Could you set down exactly the lines of the data below, starting at the one that holds "(488, 223) = (319, 283): none -> red domino" and ending at the one that holds "(610, 239) = (390, 324): red", both included, and only those?

**MATERIAL FOR THIS EXERCISE:**
● ● ● ● ●

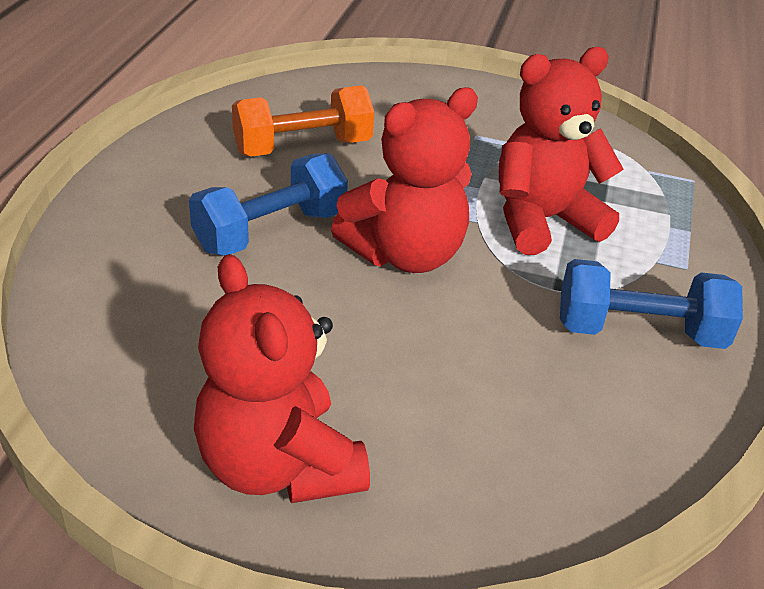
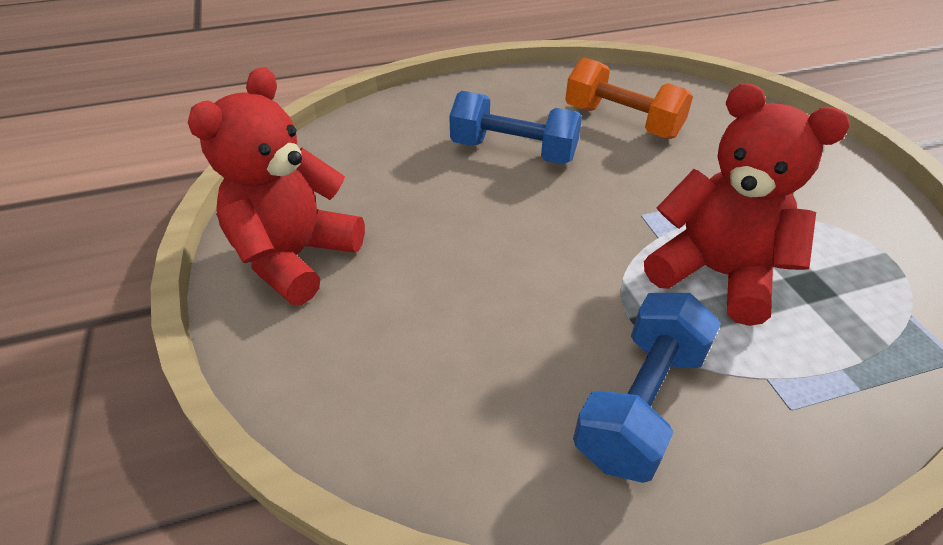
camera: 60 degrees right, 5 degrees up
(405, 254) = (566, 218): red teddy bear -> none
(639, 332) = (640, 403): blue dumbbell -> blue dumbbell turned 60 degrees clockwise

● ● ● ● ●

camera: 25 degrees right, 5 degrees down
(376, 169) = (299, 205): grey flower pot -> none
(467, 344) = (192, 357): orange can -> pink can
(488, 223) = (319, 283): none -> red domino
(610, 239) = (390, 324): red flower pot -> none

● ● ● ● ●

**TASK OUTPUT:**
(488, 223) = (319, 283): none -> red domino
(610, 239) = (390, 324): red flower pot -> none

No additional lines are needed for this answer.